▶ _Your goal_
Please transcribe exactly, and only, the lines of the data below between the line holding "D204: none -> zener 9.1V (A AGND, K 5V)" and the line holding "T203: NPN S8050", inclusive.

▶ _Available data_
··········

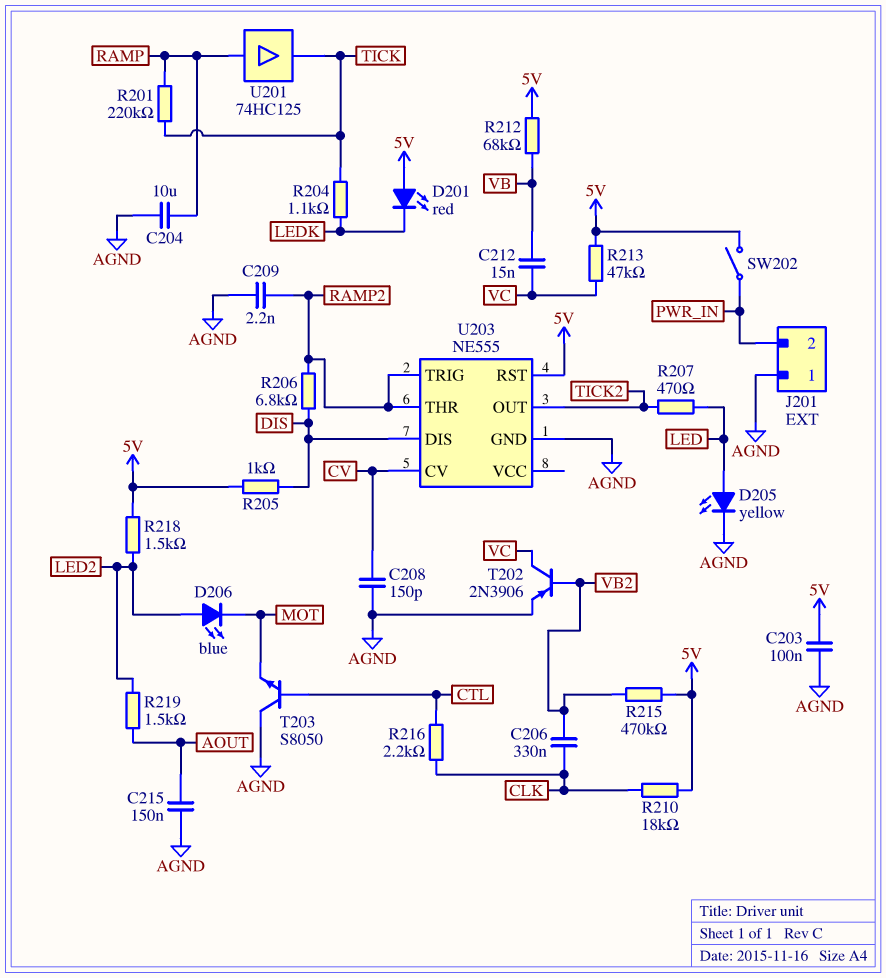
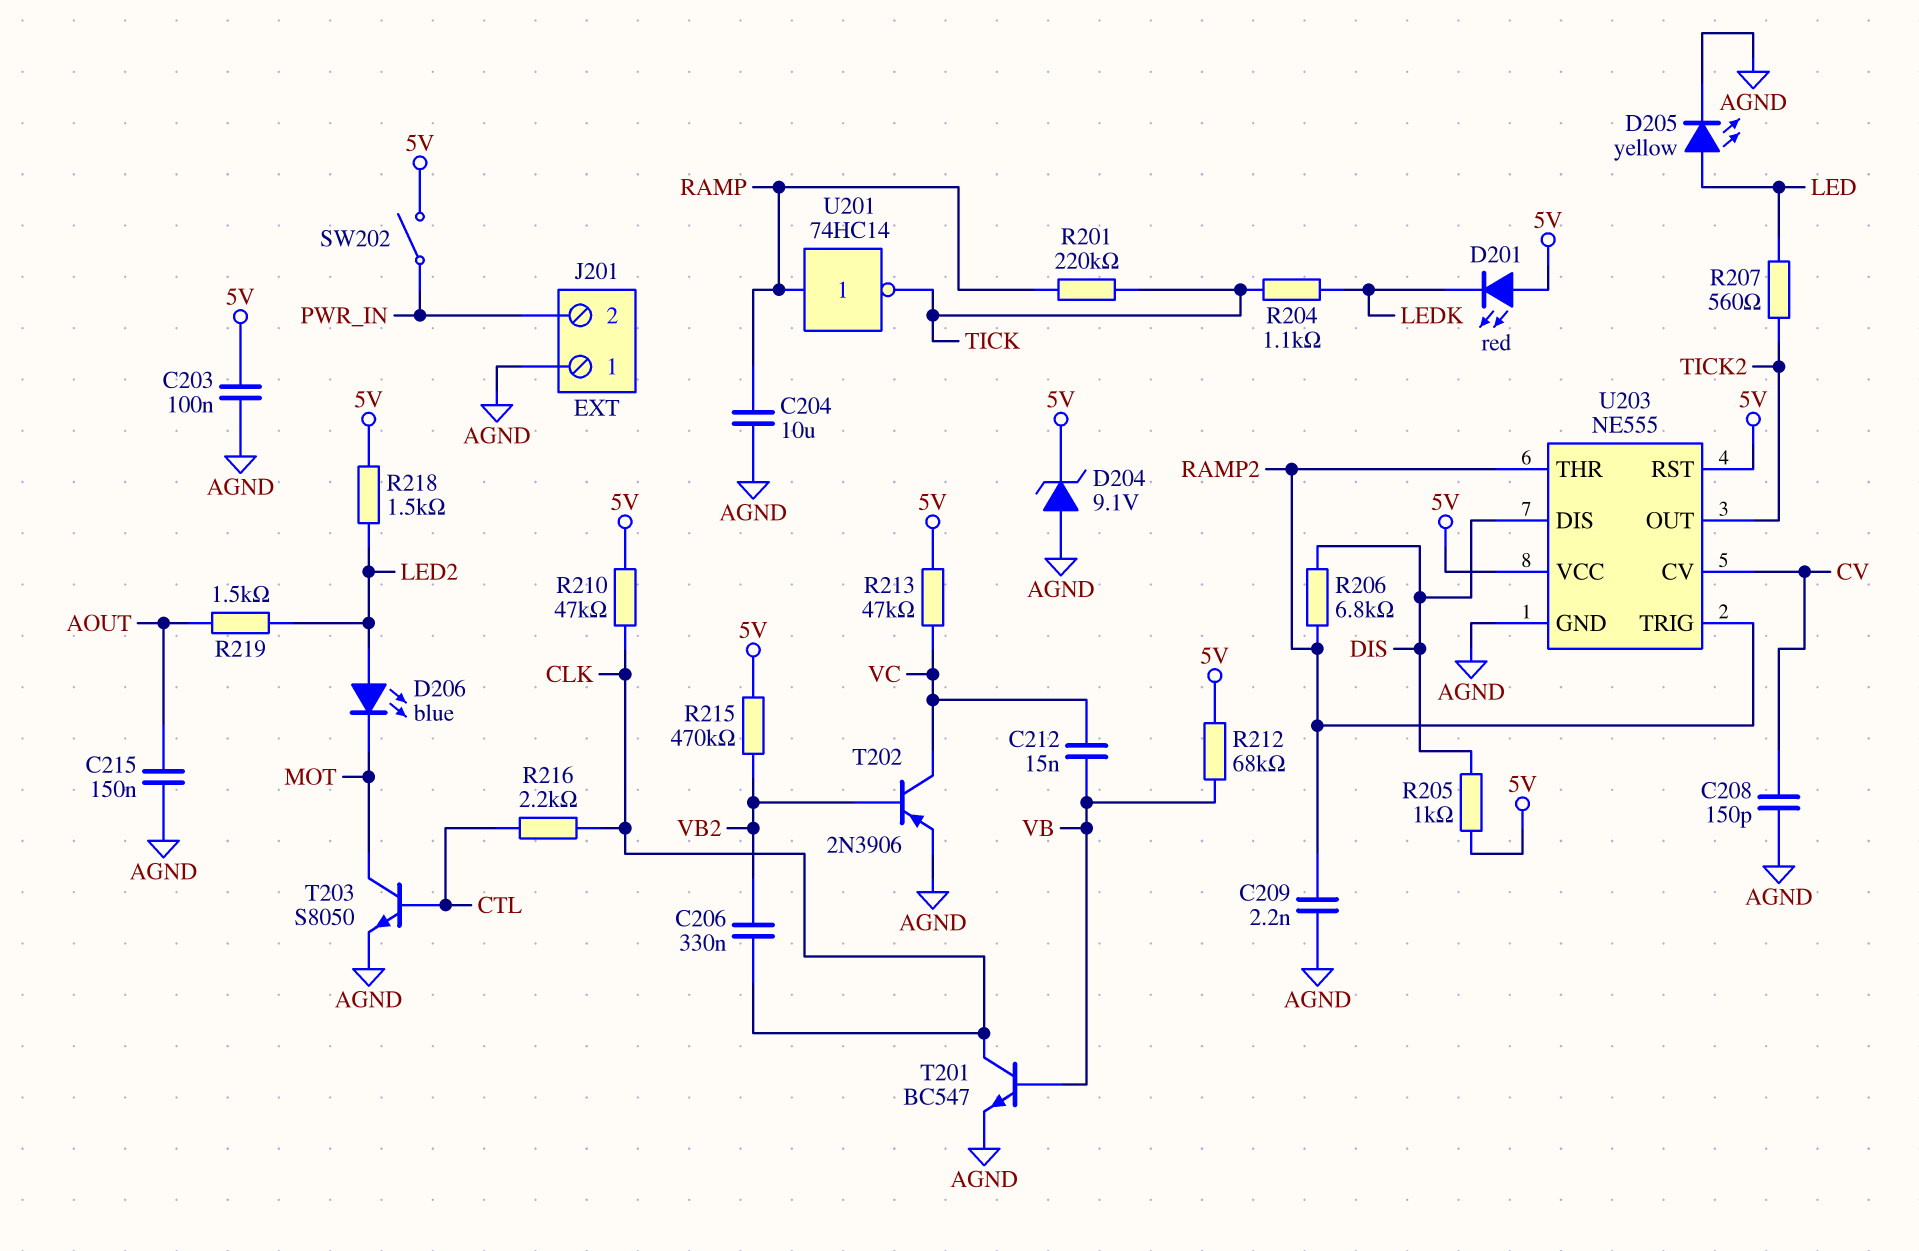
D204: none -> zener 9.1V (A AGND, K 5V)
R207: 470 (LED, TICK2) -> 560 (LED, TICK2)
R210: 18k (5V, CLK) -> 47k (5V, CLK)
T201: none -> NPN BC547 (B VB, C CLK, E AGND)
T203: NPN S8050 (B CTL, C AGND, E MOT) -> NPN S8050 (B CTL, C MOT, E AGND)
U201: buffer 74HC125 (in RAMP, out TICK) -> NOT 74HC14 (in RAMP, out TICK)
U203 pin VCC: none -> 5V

··········

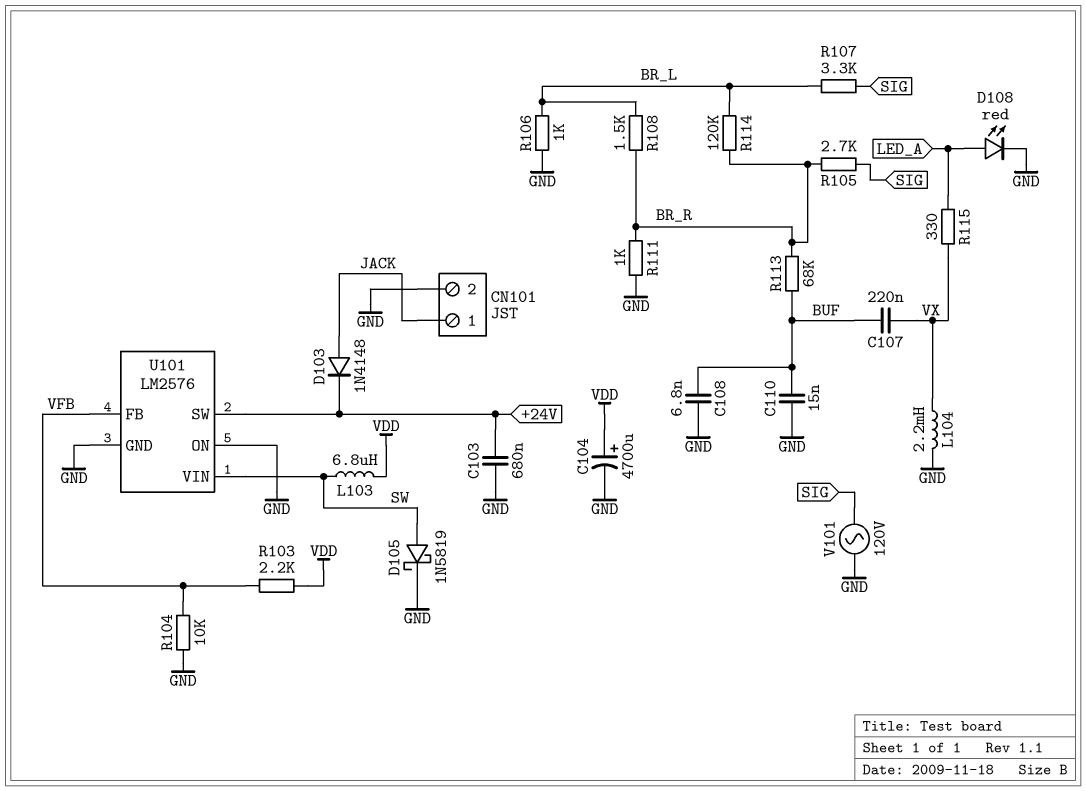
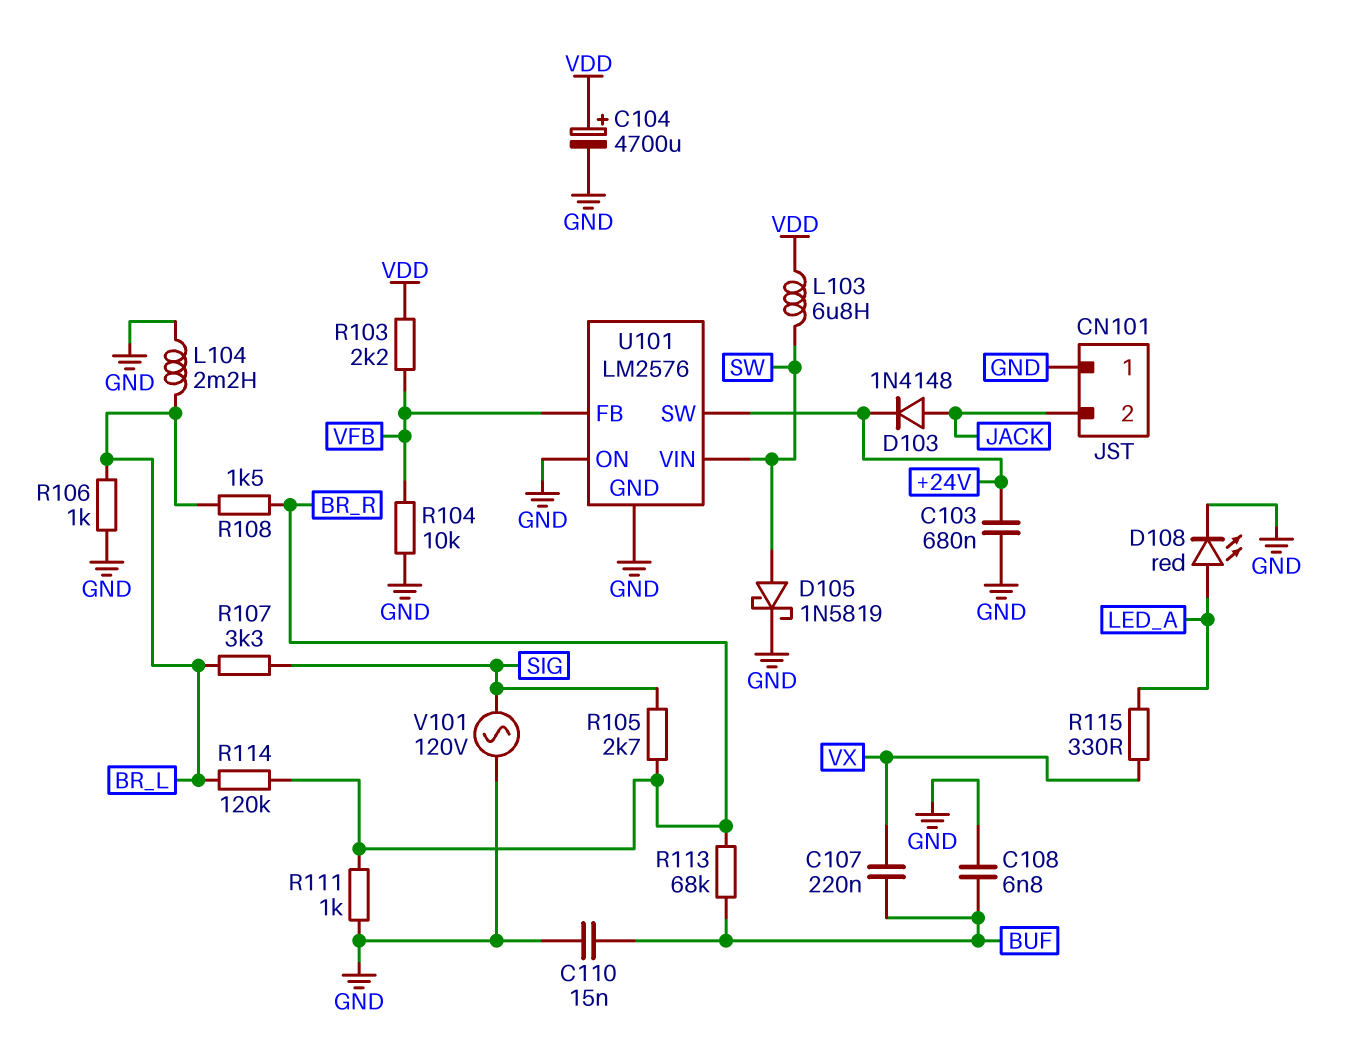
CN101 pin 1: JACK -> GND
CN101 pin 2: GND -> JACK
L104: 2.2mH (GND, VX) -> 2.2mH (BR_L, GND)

··········

▶ _Answer space_
D204: none -> zener 9.1V (A AGND, K 5V)
R207: 470 (LED, TICK2) -> 560 (LED, TICK2)
R210: 18k (5V, CLK) -> 47k (5V, CLK)
T201: none -> NPN BC547 (B VB, C CLK, E AGND)
T203: NPN S8050 (B CTL, C AGND, E MOT) -> NPN S8050 (B CTL, C MOT, E AGND)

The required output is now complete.